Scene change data
● ● ● ● ●

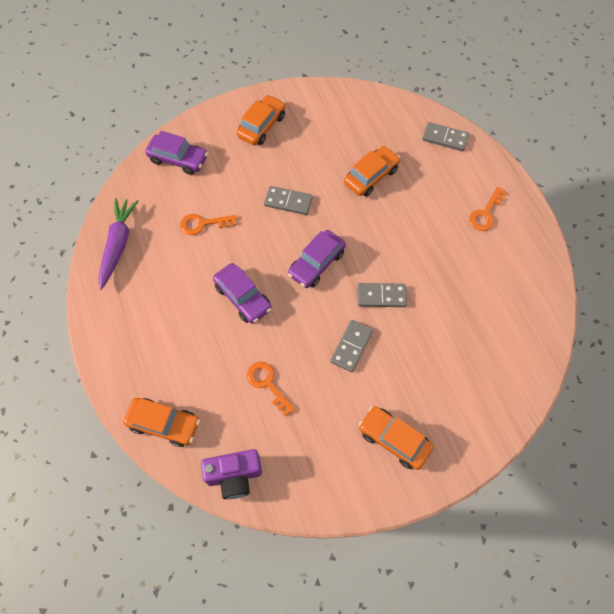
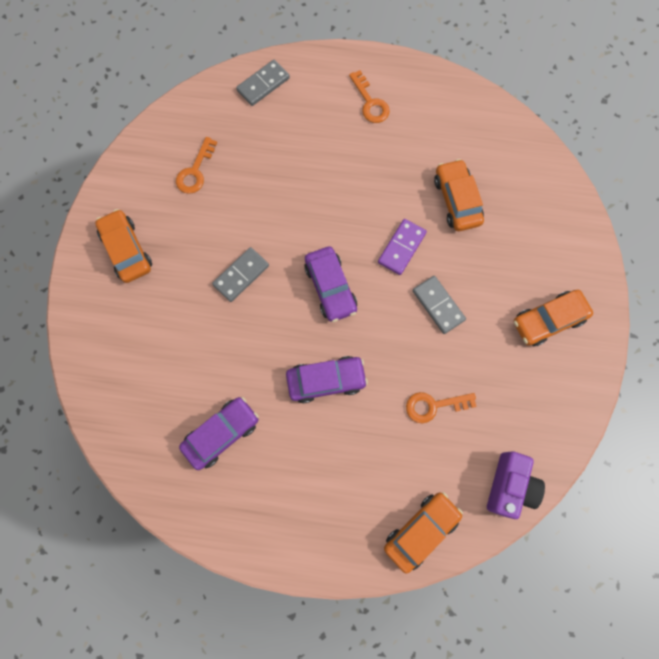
camera: 60 degrees left, 10 degrees up
(118, 245) = (182, 483): purple carrot -> none
(178, 159) = (110, 362): purple car -> purple car (221, 433)
(203, 224) = (213, 377): orange key -> orange key (195, 171)
(371, 176) = (262, 178): orange car -> orange car (456, 200)
(381, 296) = (401, 247): grey domino -> purple domino

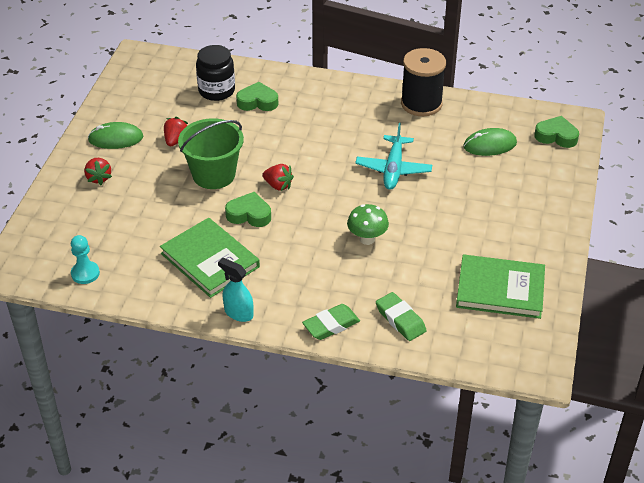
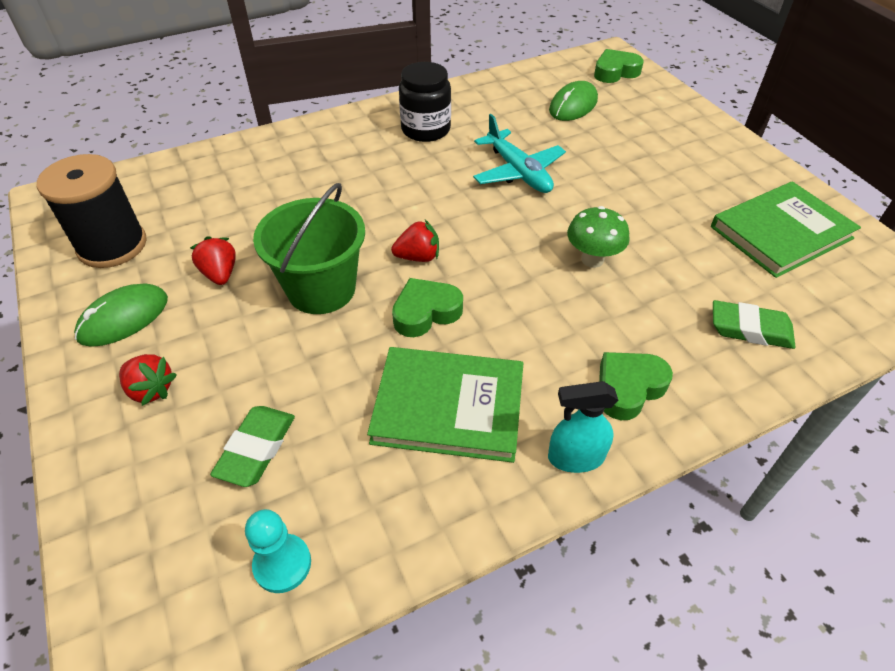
camera: 40 degrees left, 5 degrees up
(216, 90) = (212, 189): black jar -> black jar (426, 129)
(257, 102) = (280, 178): green heart -> green heart (628, 388)
(331, 325) = (696, 390): green eraser -> green eraser (256, 449)
(421, 103) = (461, 99): black spool -> black spool (112, 245)

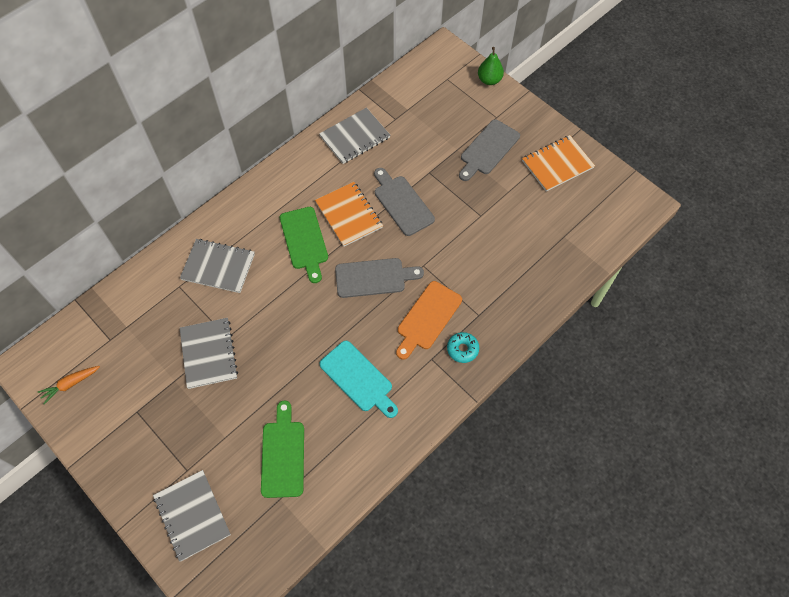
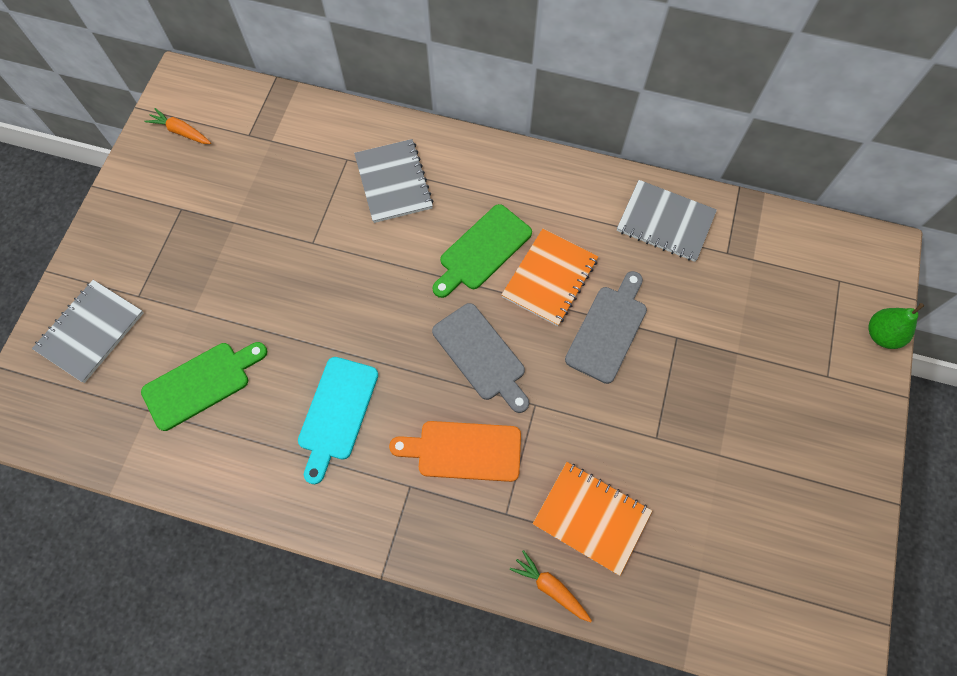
camera: 60 degrees right, 5 degrees up
(209, 353) = (283, 236): grey notebook -> none
(462, 349) = (445, 519): turquoise donut -> none
(488, 149) = (767, 393): grey cutting board -> none
(533, 314) = (550, 587): none -> orange carrot
(557, 164) = (812, 500): orange notebook -> orange notebook (591, 518)

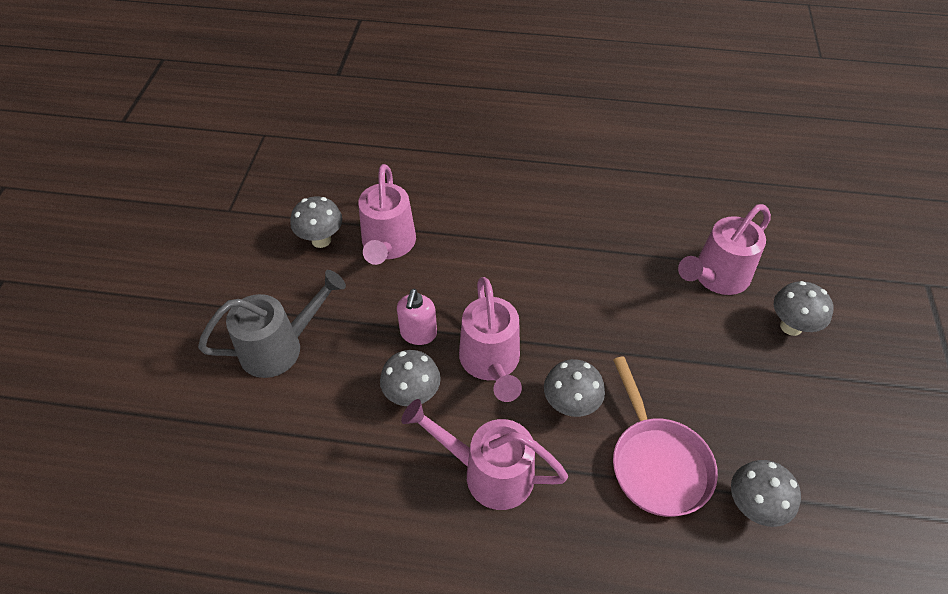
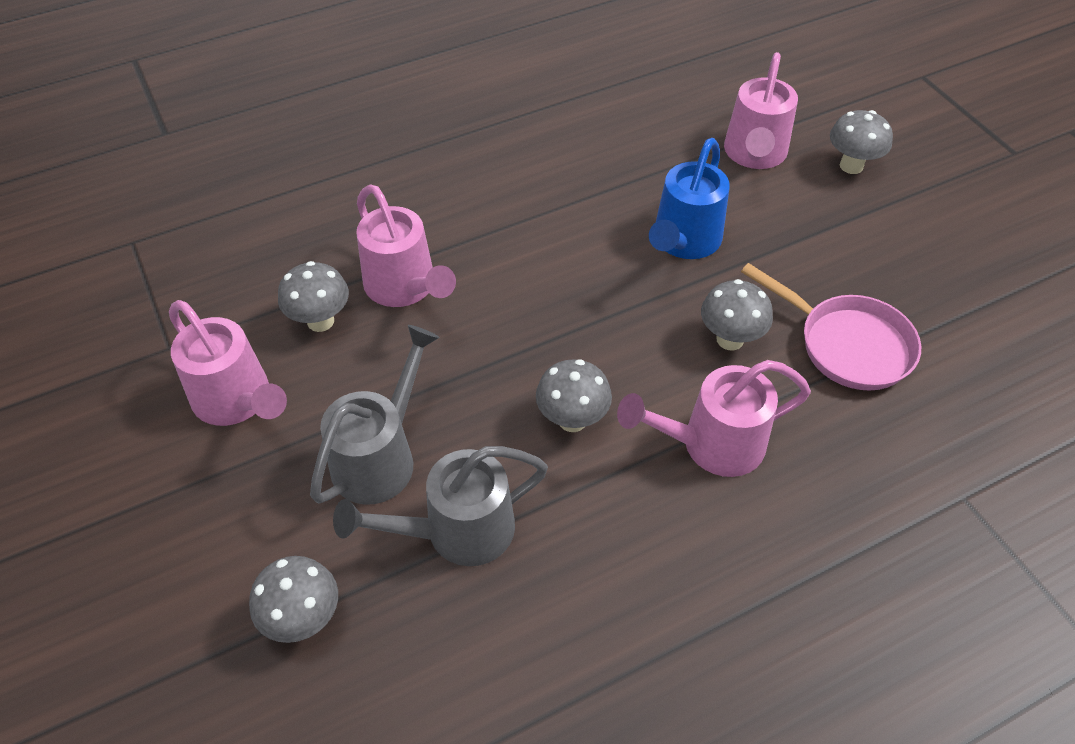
camera: 35 degrees left, 0 degrees up
(280, 423) = (456, 532): none -> grey watering can
(418, 334) = (522, 357): pink soap dispenser -> none
(491, 363) = (621, 344): pink watering can -> pink watering can (238, 401)
(600, 315) = (683, 242): none -> blue watering can
(753, 507) = (951, 334): grey mushroom -> grey mushroom (304, 619)

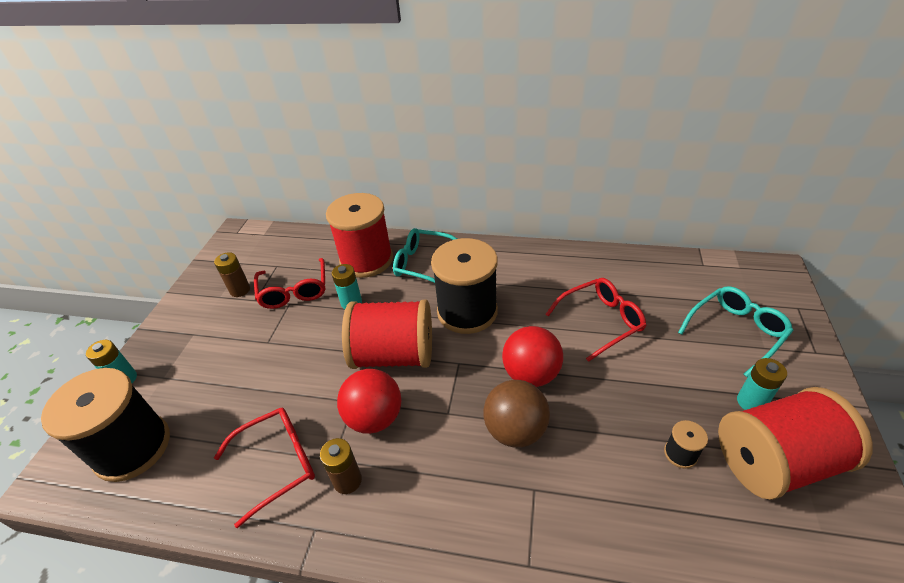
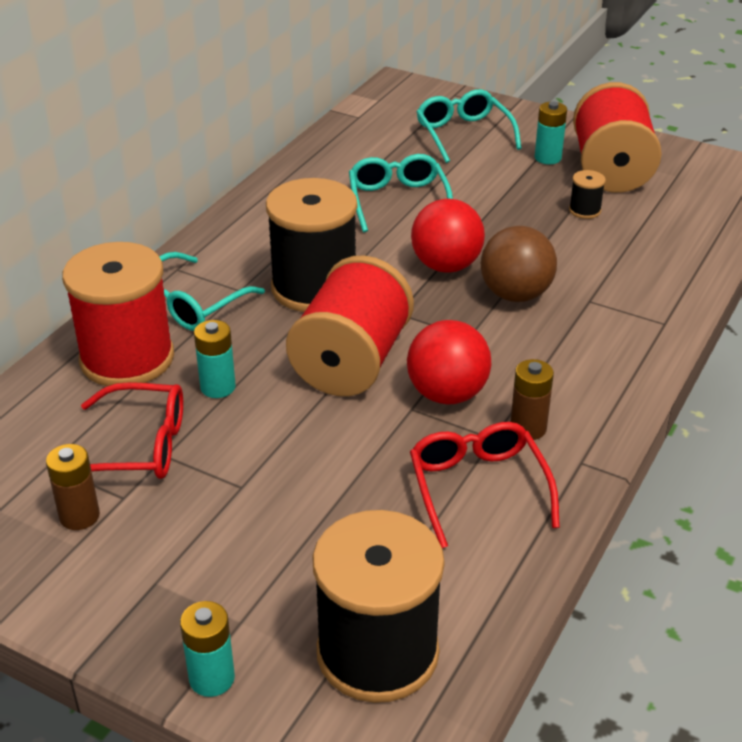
camera: 75 degrees left, 5 degrees down
(601, 321) = (398, 201): red glasses -> turquoise glasses

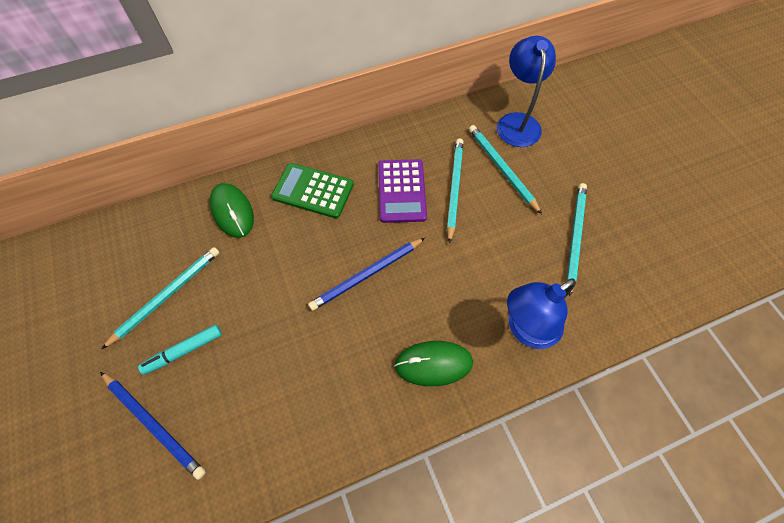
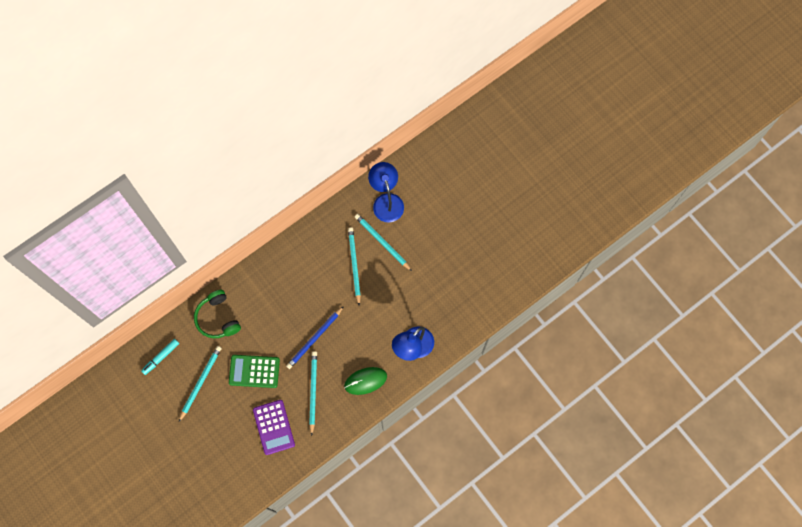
camera: 15 degrees left, 10 degrees up
(154, 424) = (225, 452): blue pencil -> none
(183, 351) = (224, 411): turquoise marker -> turquoise marker (161, 357)
(232, 211) = (218, 318): green mouse -> green headphones
(313, 191) = (264, 290): green calculator -> green calculator (254, 371)
(402, 191) = (321, 276): purple calculator -> purple calculator (274, 427)
(574, 236) = (434, 281): turquoise pencil -> turquoise pencil (313, 391)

● ● ● ● ●

### HOW TO COMPLETE THIS TASK:
Set down word for word the lines from the opening of the entries above through the line that contains "(753, 507) = (951, 334): grey", and omit every picture.

### RESPONSE TO THE EXERCISE:
camera: 60 degrees left, 10 degrees up
(118, 245) = (182, 483): purple carrot -> none
(178, 159) = (110, 362): purple car -> purple car (221, 433)
(203, 224) = (213, 377): orange key -> orange key (195, 171)
(371, 176) = (262, 178): orange car -> orange car (456, 200)
(381, 296) = (401, 247): grey domino -> purple domino

camera: 40 degrees left, 5 degrees up
(216, 90) = (212, 189): black jar -> black jar (426, 129)
(257, 102) = (280, 178): green heart -> green heart (628, 388)
(331, 325) = (696, 390): green eraser -> green eraser (256, 449)
(421, 103) = (461, 99): black spool -> black spool (112, 245)

camera: 60 degrees right, 5 degrees up
(209, 353) = (283, 236): grey notebook -> none
(462, 349) = (445, 519): turquoise donut -> none
(488, 149) = (767, 393): grey cutting board -> none
(533, 314) = (550, 587): none -> orange carrot
(557, 164) = (812, 500): orange notebook -> orange notebook (591, 518)

camera: 35 degrees left, 0 degrees up
(280, 423) = (456, 532): none -> grey watering can
(418, 334) = (522, 357): pink soap dispenser -> none
(491, 363) = (621, 344): pink watering can -> pink watering can (238, 401)
(600, 315) = (683, 242): none -> blue watering can
(753, 507) = (951, 334): grey mushroom -> grey mushroom (304, 619)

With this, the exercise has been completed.